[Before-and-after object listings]
****
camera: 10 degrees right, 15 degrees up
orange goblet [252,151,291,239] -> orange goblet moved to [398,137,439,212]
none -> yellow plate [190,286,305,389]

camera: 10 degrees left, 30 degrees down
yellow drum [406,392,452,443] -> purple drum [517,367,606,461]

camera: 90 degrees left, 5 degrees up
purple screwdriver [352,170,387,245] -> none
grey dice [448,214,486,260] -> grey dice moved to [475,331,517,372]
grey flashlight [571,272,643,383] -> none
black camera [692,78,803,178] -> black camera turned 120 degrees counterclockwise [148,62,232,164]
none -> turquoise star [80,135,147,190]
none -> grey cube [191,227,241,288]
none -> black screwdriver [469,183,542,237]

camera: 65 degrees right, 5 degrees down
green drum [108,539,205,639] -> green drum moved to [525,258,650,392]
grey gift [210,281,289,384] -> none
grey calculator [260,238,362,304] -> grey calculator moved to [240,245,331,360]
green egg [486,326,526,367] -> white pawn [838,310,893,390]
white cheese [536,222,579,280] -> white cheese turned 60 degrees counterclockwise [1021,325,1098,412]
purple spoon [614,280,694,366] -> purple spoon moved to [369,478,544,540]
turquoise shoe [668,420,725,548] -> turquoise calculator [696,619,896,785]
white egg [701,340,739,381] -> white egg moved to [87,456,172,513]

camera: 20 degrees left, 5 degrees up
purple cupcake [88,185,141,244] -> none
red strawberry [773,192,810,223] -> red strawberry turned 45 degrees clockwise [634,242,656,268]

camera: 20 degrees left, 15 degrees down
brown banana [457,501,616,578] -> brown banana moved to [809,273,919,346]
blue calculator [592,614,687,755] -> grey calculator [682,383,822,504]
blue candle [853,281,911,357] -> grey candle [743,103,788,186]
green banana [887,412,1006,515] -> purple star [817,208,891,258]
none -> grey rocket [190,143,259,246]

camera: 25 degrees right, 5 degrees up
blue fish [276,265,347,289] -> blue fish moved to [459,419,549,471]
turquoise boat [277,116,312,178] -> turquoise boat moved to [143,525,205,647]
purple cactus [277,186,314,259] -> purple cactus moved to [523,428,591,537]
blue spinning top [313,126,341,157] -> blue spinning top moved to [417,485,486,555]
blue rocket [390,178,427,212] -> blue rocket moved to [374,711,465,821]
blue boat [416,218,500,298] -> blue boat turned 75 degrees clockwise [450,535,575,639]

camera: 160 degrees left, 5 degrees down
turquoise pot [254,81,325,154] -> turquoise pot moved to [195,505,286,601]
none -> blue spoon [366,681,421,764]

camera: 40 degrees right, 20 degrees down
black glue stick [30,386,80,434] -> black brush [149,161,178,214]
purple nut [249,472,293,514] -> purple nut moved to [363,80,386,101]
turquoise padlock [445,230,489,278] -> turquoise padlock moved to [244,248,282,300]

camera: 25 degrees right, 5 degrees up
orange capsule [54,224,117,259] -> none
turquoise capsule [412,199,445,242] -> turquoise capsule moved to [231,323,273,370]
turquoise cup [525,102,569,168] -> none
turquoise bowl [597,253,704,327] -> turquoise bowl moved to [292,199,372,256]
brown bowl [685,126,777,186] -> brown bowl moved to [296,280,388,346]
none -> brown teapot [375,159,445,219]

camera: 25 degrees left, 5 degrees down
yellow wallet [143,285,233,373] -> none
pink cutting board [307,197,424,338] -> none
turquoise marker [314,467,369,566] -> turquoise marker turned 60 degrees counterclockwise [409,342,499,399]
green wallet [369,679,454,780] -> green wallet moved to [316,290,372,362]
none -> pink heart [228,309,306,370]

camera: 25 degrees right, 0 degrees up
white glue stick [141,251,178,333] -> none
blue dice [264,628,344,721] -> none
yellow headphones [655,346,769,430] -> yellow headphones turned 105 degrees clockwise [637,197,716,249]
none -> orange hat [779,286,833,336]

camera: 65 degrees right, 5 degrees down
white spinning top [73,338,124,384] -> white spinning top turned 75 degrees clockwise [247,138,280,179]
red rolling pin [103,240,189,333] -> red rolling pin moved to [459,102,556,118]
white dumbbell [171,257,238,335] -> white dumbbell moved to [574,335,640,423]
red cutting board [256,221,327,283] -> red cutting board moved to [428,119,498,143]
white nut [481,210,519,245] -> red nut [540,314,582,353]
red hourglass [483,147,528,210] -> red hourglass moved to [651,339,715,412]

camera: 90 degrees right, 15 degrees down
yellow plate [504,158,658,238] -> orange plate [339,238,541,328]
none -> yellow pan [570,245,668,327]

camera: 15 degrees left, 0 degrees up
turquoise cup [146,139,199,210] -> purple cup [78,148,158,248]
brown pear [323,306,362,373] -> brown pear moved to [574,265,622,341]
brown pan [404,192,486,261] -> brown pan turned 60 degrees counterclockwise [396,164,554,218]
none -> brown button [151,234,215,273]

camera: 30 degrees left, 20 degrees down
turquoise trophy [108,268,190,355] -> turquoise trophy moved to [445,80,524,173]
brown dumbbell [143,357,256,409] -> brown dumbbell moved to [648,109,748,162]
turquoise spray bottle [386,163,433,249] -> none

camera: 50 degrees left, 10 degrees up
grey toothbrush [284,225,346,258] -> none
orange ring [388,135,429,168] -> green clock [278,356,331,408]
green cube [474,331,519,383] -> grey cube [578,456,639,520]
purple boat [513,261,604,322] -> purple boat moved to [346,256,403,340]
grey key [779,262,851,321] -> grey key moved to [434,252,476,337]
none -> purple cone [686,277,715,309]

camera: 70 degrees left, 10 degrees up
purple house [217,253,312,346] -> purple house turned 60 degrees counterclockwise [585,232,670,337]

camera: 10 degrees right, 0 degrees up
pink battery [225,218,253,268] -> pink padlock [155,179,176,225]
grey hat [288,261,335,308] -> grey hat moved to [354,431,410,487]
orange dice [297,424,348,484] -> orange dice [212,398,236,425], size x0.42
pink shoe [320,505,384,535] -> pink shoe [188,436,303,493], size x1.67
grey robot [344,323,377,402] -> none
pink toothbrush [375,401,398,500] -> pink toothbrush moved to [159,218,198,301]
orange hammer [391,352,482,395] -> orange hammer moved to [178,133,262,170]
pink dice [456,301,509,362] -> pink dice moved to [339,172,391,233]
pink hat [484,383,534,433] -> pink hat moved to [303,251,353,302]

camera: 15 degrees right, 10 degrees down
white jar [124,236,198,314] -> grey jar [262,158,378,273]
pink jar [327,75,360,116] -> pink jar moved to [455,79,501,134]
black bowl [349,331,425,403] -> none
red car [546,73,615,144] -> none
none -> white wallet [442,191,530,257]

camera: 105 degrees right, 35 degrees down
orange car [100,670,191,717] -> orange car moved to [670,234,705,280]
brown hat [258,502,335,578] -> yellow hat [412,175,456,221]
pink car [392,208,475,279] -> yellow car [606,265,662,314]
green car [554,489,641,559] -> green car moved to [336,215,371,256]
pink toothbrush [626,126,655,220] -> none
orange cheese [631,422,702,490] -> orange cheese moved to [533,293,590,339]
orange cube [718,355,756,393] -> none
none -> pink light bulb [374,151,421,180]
****
# To do:
Once you have read through the entries, say how many of their lines include the string "glue" and give nothing but that number.

# Exercise output:
2